The task |
For the word "plus", search the records and show each line in which it occurs.

Modification records |
● ● ● ● ● ● ●

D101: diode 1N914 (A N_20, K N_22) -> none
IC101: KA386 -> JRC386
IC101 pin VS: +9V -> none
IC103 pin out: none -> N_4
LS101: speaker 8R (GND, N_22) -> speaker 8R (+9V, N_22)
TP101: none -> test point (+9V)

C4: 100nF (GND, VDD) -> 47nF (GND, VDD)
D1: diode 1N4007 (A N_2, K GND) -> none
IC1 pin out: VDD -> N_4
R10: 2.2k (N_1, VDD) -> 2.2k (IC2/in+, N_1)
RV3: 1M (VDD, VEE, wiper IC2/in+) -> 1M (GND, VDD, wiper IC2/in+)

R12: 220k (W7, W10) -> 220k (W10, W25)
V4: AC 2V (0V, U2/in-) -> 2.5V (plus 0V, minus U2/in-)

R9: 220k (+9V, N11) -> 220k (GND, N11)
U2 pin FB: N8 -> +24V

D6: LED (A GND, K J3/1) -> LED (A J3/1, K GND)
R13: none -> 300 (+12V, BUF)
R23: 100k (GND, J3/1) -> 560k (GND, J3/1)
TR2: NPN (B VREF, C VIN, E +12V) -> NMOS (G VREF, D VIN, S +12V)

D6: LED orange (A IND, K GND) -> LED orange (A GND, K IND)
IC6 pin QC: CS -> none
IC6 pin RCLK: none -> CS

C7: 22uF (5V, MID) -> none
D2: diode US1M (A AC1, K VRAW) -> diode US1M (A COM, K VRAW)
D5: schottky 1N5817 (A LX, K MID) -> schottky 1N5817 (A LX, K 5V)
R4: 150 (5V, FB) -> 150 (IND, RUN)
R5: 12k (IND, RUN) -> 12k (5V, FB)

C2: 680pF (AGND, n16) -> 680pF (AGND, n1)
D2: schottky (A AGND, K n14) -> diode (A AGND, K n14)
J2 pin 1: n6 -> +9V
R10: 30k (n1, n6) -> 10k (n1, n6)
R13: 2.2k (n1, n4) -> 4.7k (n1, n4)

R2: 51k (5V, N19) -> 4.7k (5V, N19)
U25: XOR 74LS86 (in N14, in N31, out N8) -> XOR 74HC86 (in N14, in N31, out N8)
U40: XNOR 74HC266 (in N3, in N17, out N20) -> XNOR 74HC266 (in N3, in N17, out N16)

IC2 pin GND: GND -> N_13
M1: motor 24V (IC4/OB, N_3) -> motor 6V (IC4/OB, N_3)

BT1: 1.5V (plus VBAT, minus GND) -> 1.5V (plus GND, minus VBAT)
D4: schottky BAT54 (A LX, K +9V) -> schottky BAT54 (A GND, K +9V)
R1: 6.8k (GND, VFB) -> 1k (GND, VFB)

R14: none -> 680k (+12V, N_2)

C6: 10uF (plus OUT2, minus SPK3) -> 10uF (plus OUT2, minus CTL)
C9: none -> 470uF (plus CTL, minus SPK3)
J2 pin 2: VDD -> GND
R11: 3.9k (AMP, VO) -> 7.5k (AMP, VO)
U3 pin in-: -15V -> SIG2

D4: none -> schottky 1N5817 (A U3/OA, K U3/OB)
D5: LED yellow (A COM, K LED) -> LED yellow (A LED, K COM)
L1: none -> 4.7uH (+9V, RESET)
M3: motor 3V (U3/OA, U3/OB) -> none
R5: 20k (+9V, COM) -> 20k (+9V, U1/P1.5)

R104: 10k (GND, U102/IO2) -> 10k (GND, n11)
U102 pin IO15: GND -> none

● ● ● ● ● ● ●

Exercise response |
V4: AC 2V (0V, U2/in-) -> 2.5V (plus 0V, minus U2/in-)
BT1: 1.5V (plus VBAT, minus GND) -> 1.5V (plus GND, minus VBAT)
C6: 10uF (plus OUT2, minus SPK3) -> 10uF (plus OUT2, minus CTL)
C9: none -> 470uF (plus CTL, minus SPK3)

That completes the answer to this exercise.